What needs to be done ->
Your task is to retype each line of the data below exactly.

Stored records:
····················

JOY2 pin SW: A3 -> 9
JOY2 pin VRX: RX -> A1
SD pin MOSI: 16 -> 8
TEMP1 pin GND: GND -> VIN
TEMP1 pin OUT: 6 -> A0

····················

Answer section ->
JOY2 pin SW: A3 -> 9
JOY2 pin VRX: RX -> A1
SD pin MOSI: 16 -> 8
TEMP1 pin GND: GND -> VIN
TEMP1 pin OUT: 6 -> A0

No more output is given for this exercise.